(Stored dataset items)
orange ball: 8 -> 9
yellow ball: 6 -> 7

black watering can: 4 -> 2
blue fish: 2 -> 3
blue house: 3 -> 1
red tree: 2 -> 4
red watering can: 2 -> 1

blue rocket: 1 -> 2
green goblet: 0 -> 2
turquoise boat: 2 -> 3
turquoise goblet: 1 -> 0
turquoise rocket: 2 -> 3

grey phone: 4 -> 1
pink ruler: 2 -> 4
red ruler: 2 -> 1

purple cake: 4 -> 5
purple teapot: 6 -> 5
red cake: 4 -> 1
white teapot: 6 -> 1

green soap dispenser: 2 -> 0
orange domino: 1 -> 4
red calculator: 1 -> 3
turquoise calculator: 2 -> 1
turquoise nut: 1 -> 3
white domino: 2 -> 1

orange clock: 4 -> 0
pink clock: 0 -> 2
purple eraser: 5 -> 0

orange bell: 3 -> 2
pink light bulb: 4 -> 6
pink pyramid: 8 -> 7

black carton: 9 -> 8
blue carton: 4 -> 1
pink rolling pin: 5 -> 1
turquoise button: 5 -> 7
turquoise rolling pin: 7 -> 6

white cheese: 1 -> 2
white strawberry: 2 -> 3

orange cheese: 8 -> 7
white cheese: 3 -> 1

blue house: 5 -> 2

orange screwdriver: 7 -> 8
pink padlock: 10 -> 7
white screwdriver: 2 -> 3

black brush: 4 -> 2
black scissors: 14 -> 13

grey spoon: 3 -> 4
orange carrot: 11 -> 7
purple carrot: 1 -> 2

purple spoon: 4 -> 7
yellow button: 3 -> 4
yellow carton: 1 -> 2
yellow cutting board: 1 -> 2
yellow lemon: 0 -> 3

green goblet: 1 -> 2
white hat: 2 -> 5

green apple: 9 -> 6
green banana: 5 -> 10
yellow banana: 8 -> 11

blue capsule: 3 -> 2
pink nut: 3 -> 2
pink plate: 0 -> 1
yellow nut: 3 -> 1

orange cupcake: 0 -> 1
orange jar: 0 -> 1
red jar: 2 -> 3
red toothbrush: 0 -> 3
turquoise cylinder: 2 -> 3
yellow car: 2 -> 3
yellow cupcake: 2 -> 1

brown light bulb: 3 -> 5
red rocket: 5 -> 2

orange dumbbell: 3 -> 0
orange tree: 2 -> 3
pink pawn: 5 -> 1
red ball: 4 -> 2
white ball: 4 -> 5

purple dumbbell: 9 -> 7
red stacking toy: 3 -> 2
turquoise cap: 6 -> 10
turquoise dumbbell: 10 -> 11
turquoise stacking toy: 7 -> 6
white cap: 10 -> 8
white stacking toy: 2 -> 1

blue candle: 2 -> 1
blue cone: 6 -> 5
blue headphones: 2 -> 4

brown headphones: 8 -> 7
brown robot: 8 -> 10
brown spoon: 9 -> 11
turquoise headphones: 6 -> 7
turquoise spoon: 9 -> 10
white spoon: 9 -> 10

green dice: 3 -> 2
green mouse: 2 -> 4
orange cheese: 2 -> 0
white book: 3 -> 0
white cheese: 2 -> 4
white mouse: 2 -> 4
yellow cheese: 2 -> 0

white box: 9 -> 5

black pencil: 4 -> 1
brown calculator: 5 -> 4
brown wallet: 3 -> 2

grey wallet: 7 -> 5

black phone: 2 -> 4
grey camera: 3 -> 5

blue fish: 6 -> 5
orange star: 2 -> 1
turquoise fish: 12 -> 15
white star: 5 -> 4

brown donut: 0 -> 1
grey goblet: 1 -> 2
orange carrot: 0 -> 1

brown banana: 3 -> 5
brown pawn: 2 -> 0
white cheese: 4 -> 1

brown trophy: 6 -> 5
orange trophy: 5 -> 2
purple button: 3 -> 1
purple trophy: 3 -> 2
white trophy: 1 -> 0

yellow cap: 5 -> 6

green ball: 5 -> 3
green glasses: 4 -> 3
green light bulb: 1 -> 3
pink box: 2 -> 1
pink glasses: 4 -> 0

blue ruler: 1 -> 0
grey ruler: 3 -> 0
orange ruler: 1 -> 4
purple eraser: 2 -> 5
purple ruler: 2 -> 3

## Description of the task
Print every record above. Keep each one exactly as it is.

## Exercise solution
orange ball: 8 -> 9
yellow ball: 6 -> 7

black watering can: 4 -> 2
blue fish: 2 -> 3
blue house: 3 -> 1
red tree: 2 -> 4
red watering can: 2 -> 1

blue rocket: 1 -> 2
green goblet: 0 -> 2
turquoise boat: 2 -> 3
turquoise goblet: 1 -> 0
turquoise rocket: 2 -> 3

grey phone: 4 -> 1
pink ruler: 2 -> 4
red ruler: 2 -> 1

purple cake: 4 -> 5
purple teapot: 6 -> 5
red cake: 4 -> 1
white teapot: 6 -> 1

green soap dispenser: 2 -> 0
orange domino: 1 -> 4
red calculator: 1 -> 3
turquoise calculator: 2 -> 1
turquoise nut: 1 -> 3
white domino: 2 -> 1

orange clock: 4 -> 0
pink clock: 0 -> 2
purple eraser: 5 -> 0

orange bell: 3 -> 2
pink light bulb: 4 -> 6
pink pyramid: 8 -> 7

black carton: 9 -> 8
blue carton: 4 -> 1
pink rolling pin: 5 -> 1
turquoise button: 5 -> 7
turquoise rolling pin: 7 -> 6

white cheese: 1 -> 2
white strawberry: 2 -> 3

orange cheese: 8 -> 7
white cheese: 3 -> 1

blue house: 5 -> 2

orange screwdriver: 7 -> 8
pink padlock: 10 -> 7
white screwdriver: 2 -> 3

black brush: 4 -> 2
black scissors: 14 -> 13

grey spoon: 3 -> 4
orange carrot: 11 -> 7
purple carrot: 1 -> 2

purple spoon: 4 -> 7
yellow button: 3 -> 4
yellow carton: 1 -> 2
yellow cutting board: 1 -> 2
yellow lemon: 0 -> 3

green goblet: 1 -> 2
white hat: 2 -> 5

green apple: 9 -> 6
green banana: 5 -> 10
yellow banana: 8 -> 11

blue capsule: 3 -> 2
pink nut: 3 -> 2
pink plate: 0 -> 1
yellow nut: 3 -> 1

orange cupcake: 0 -> 1
orange jar: 0 -> 1
red jar: 2 -> 3
red toothbrush: 0 -> 3
turquoise cylinder: 2 -> 3
yellow car: 2 -> 3
yellow cupcake: 2 -> 1

brown light bulb: 3 -> 5
red rocket: 5 -> 2

orange dumbbell: 3 -> 0
orange tree: 2 -> 3
pink pawn: 5 -> 1
red ball: 4 -> 2
white ball: 4 -> 5

purple dumbbell: 9 -> 7
red stacking toy: 3 -> 2
turquoise cap: 6 -> 10
turquoise dumbbell: 10 -> 11
turquoise stacking toy: 7 -> 6
white cap: 10 -> 8
white stacking toy: 2 -> 1

blue candle: 2 -> 1
blue cone: 6 -> 5
blue headphones: 2 -> 4

brown headphones: 8 -> 7
brown robot: 8 -> 10
brown spoon: 9 -> 11
turquoise headphones: 6 -> 7
turquoise spoon: 9 -> 10
white spoon: 9 -> 10

green dice: 3 -> 2
green mouse: 2 -> 4
orange cheese: 2 -> 0
white book: 3 -> 0
white cheese: 2 -> 4
white mouse: 2 -> 4
yellow cheese: 2 -> 0

white box: 9 -> 5

black pencil: 4 -> 1
brown calculator: 5 -> 4
brown wallet: 3 -> 2

grey wallet: 7 -> 5

black phone: 2 -> 4
grey camera: 3 -> 5

blue fish: 6 -> 5
orange star: 2 -> 1
turquoise fish: 12 -> 15
white star: 5 -> 4

brown donut: 0 -> 1
grey goblet: 1 -> 2
orange carrot: 0 -> 1

brown banana: 3 -> 5
brown pawn: 2 -> 0
white cheese: 4 -> 1

brown trophy: 6 -> 5
orange trophy: 5 -> 2
purple button: 3 -> 1
purple trophy: 3 -> 2
white trophy: 1 -> 0

yellow cap: 5 -> 6

green ball: 5 -> 3
green glasses: 4 -> 3
green light bulb: 1 -> 3
pink box: 2 -> 1
pink glasses: 4 -> 0

blue ruler: 1 -> 0
grey ruler: 3 -> 0
orange ruler: 1 -> 4
purple eraser: 2 -> 5
purple ruler: 2 -> 3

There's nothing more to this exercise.